What to produce: Copy every line from the data below in which the string "VCTRL" can be found.

▬▬▬▬▬▬

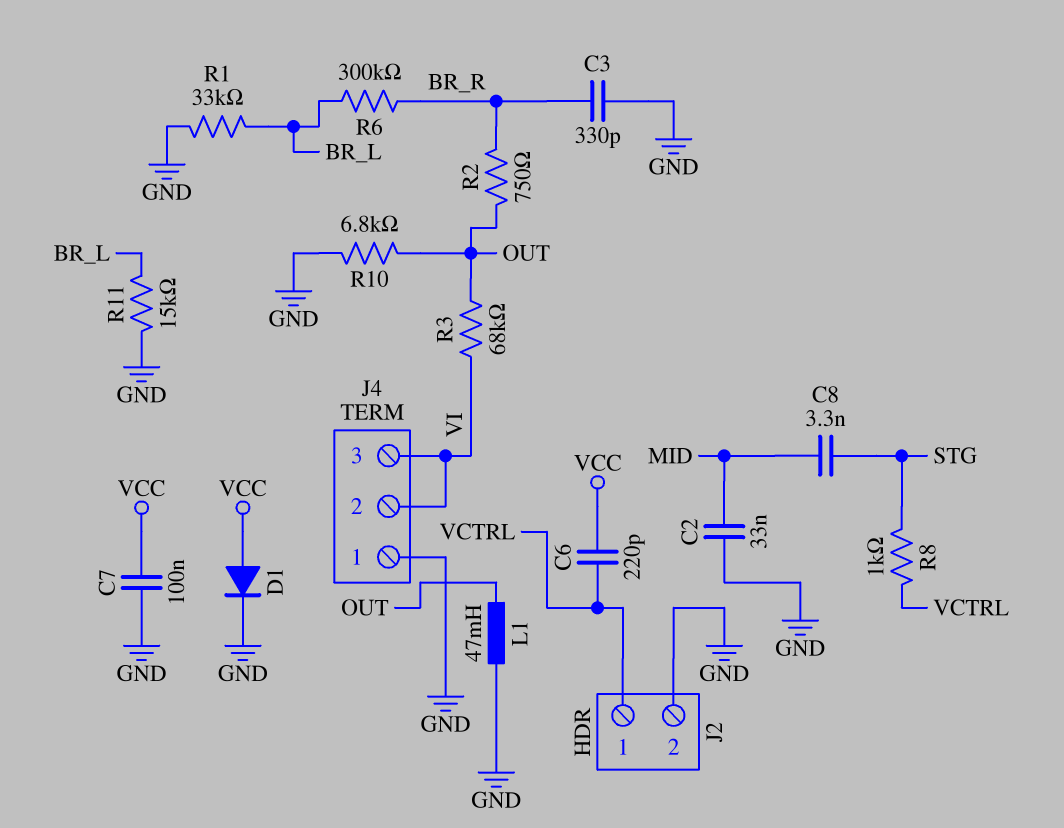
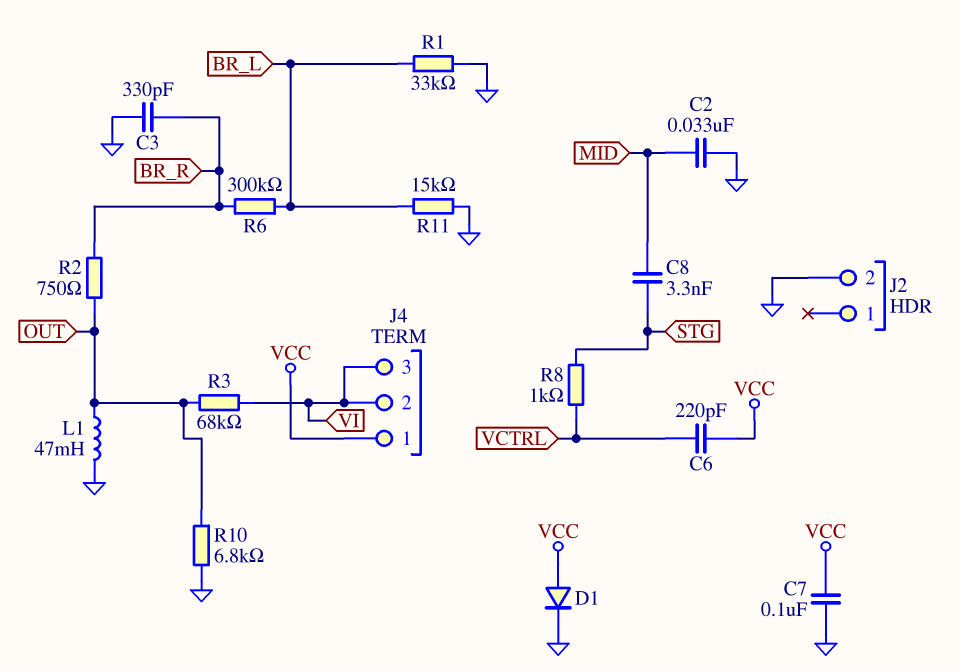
J2 pin 1: VCTRL -> none
J4 pin 1: GND -> VCC

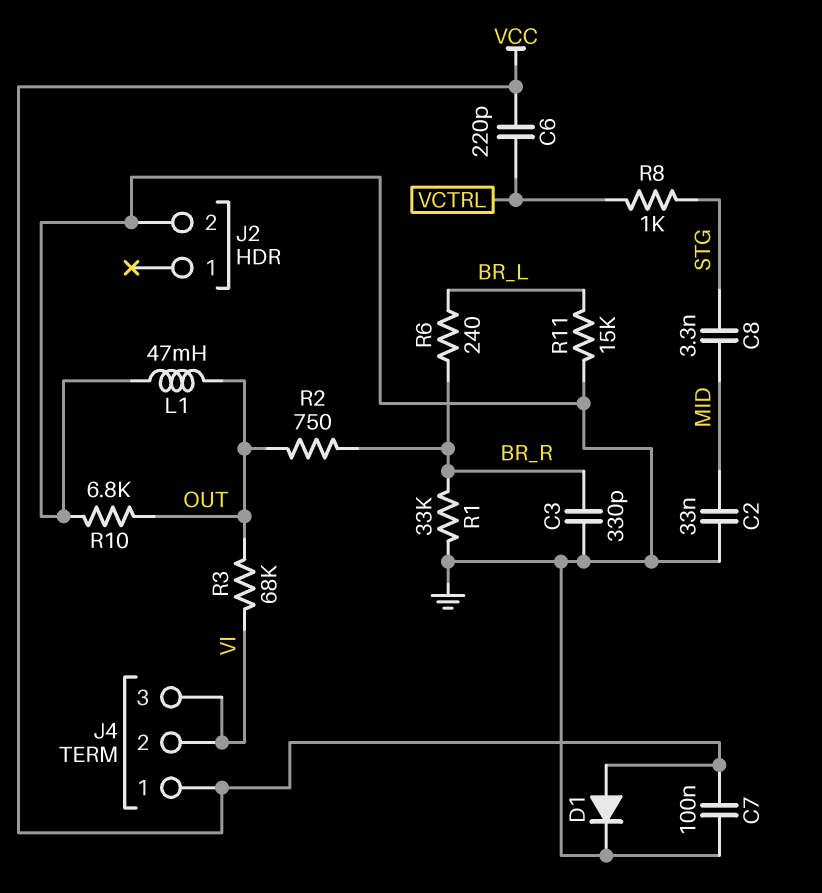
R1: 33k (BR_L, GND) -> 33k (BR_R, GND)
R6: 300k (BR_L, BR_R) -> 240 (BR_L, BR_R)

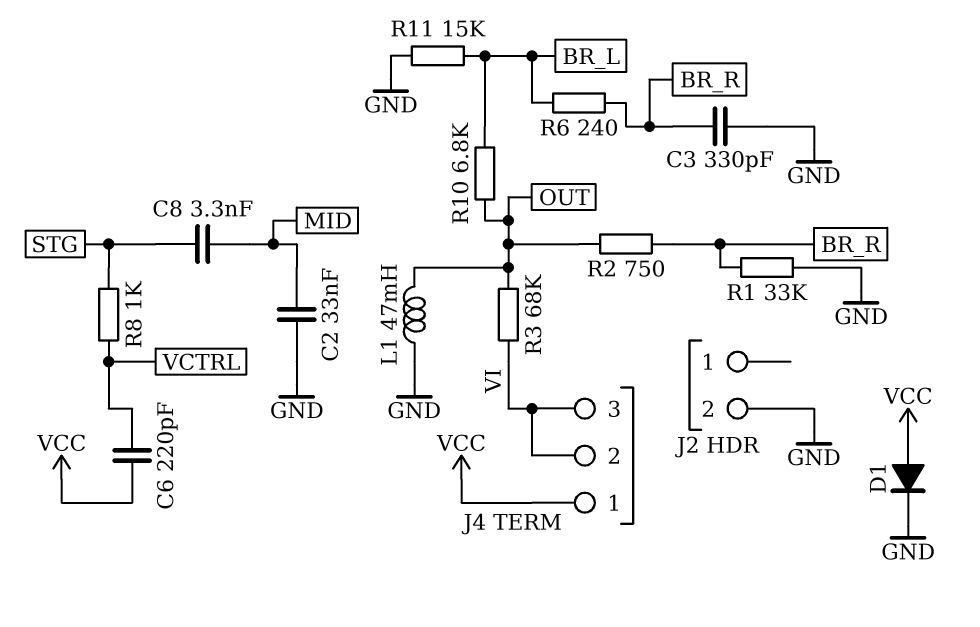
C7: 100nF (GND, VCC) -> none
R10: 6.8k (GND, OUT) -> 6.8k (BR_L, OUT)

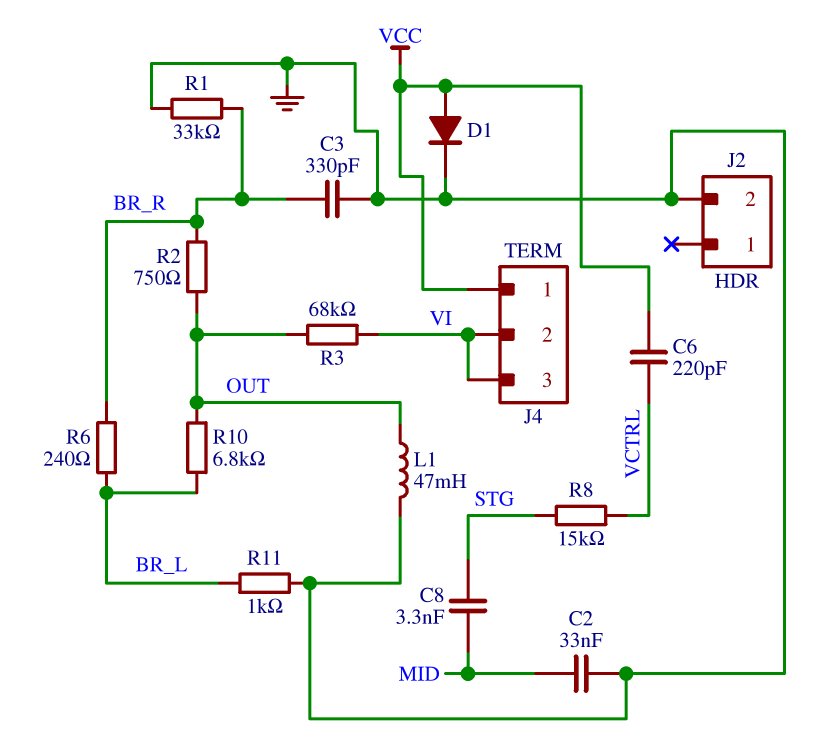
R8: 1k (STG, VCTRL) -> 15k (STG, VCTRL)
R11: 15k (BR_L, GND) -> 1k (BR_L, GND)

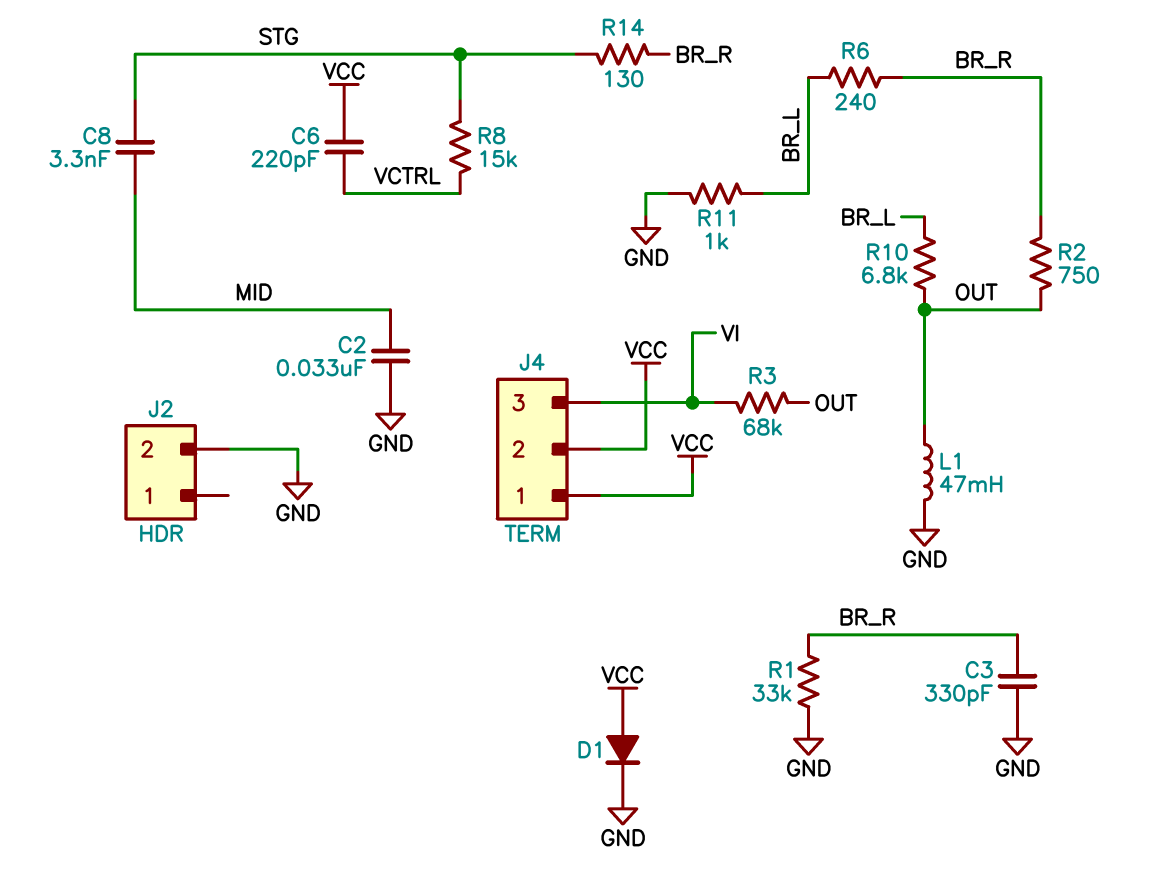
J4 pin 2: VI -> VCC
R14: none -> 130 (BR_R, STG)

▬▬▬▬▬▬

Problem solution:
J2 pin 1: VCTRL -> none
R8: 1k (STG, VCTRL) -> 15k (STG, VCTRL)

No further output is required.